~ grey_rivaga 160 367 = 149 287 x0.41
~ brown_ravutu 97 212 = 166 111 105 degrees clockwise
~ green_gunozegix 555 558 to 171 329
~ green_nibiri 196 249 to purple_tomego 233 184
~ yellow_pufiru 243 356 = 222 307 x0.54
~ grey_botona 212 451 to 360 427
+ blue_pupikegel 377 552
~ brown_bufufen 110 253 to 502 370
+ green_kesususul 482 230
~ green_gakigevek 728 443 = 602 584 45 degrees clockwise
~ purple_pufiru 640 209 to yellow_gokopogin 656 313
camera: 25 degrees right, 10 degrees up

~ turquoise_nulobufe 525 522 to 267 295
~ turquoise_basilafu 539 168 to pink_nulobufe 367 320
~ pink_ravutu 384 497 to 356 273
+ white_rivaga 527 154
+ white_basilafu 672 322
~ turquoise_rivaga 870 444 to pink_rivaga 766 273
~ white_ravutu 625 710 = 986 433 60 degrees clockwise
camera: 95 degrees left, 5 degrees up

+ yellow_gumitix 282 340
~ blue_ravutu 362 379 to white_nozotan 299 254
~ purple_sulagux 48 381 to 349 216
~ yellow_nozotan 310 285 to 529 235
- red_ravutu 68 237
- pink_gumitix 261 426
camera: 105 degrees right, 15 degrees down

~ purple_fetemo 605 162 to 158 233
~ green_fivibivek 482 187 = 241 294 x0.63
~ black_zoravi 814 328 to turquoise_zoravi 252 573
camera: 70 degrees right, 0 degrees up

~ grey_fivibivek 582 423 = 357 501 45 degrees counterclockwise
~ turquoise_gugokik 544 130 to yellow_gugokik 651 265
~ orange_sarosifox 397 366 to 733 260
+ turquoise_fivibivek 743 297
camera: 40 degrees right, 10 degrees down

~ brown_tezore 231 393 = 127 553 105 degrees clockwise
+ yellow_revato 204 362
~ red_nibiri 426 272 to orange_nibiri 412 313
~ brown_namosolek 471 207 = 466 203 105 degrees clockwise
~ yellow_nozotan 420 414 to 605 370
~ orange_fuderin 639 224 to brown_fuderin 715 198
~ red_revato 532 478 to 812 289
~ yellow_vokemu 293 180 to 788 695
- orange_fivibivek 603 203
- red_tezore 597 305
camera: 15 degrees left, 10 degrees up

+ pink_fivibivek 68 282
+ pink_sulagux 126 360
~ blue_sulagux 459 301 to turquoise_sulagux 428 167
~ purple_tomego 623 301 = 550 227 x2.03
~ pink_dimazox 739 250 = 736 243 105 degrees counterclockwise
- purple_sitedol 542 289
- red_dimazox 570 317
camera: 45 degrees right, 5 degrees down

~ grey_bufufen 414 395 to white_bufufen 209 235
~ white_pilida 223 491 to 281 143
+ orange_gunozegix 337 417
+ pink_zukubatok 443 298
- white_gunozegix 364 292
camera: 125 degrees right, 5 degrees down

+++

Your task for the entries above: copy exactly the span starting with the line with "111 105 degrees clockwise" and going on through the line with "yellow_gokopogin 656 313", both lines included, and nothing else.

~ brown_ravutu 97 212 = 166 111 105 degrees clockwise
~ green_gunozegix 555 558 to 171 329
~ green_nibiri 196 249 to purple_tomego 233 184
~ yellow_pufiru 243 356 = 222 307 x0.54
~ grey_botona 212 451 to 360 427
+ blue_pupikegel 377 552
~ brown_bufufen 110 253 to 502 370
+ green_kesususul 482 230
~ green_gakigevek 728 443 = 602 584 45 degrees clockwise
~ purple_pufiru 640 209 to yellow_gokopogin 656 313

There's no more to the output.